▸ JOB
Put every line of text from the records below into a numbered list, dropping the blank lines and leaving out the pictures.

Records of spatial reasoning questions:
◇ ◇ ◇ ◇ ◇ ◇ ◇

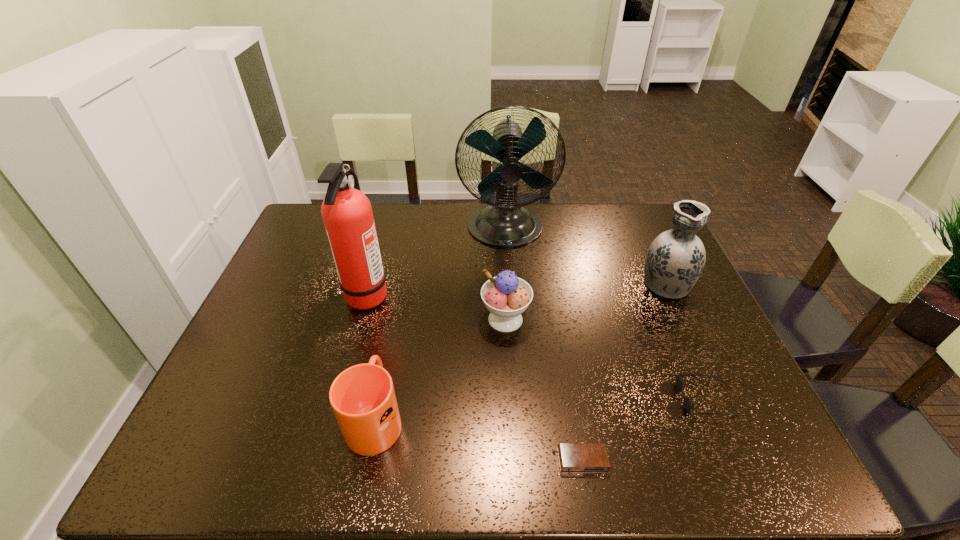
Locate an element on the screen. The width and height of the screenshot is (960, 540). vacant area situated with the handle on the side of the fifth shortest object is located at coordinates (645, 239).

Where is `vacant space located with the handle on the side of the fifth shortest object`? This screenshot has height=540, width=960. vacant space located with the handle on the side of the fifth shortest object is located at coordinates (645, 239).

Image resolution: width=960 pixels, height=540 pixels. What are the coordinates of `free space located on the back of the icecream` in the screenshot? It's located at (500, 222).

Locate an element on the screen. The height and width of the screenshot is (540, 960). free point located 0.400m on the handle side of the mug is located at coordinates (403, 272).

Where is `free space located 0.370m on the handle side of the mug`? free space located 0.370m on the handle side of the mug is located at coordinates (402, 278).

This screenshot has width=960, height=540. What are the coordinates of `free point located on the handle side of the mug` in the screenshot? It's located at (392, 332).

This screenshot has height=540, width=960. Identify the location of free space located 0.340m on the front-facing side of the sunglasses. (531, 399).

Locate an element on the screen. The height and width of the screenshot is (540, 960). vacant space located 0.360m on the front-facing side of the sunglasses is located at coordinates (522, 399).

What are the coordinates of `free space located 0.070m on the front-facing side of the sunglasses` in the screenshot? It's located at tap(649, 399).

Find the location of a particular element. The width and height of the screenshot is (960, 540). object located at the far edge is located at coordinates (505, 223).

◇ ◇ ◇ ◇ ◇ ◇ ◇

▸ EXERCISE ANSWER
1. Locate an element on the screen. The width and height of the screenshot is (960, 540). vacant area situated with the handle on the side of the fifth shortest object is located at coordinates (645, 239).
2. Where is `vacant space located with the handle on the side of the fifth shortest object`? This screenshot has height=540, width=960. vacant space located with the handle on the side of the fifth shortest object is located at coordinates (645, 239).
3. Image resolution: width=960 pixels, height=540 pixels. What are the coordinates of `free space located on the back of the icecream` in the screenshot? It's located at (500, 222).
4. Locate an element on the screen. The height and width of the screenshot is (540, 960). free point located 0.400m on the handle side of the mug is located at coordinates (403, 272).
5. Where is `free space located 0.370m on the handle side of the mug`? free space located 0.370m on the handle side of the mug is located at coordinates (402, 278).
6. This screenshot has width=960, height=540. What are the coordinates of `free point located on the handle side of the mug` in the screenshot? It's located at (392, 332).
7. This screenshot has height=540, width=960. Identify the location of free space located 0.340m on the front-facing side of the sunglasses. (531, 399).
8. Locate an element on the screen. The height and width of the screenshot is (540, 960). vacant space located 0.360m on the front-facing side of the sunglasses is located at coordinates (522, 399).
9. What are the coordinates of `free space located 0.070m on the front-facing side of the sunglasses` in the screenshot? It's located at tap(649, 399).
10. Find the location of a particular element. The width and height of the screenshot is (960, 540). object located at the far edge is located at coordinates (505, 223).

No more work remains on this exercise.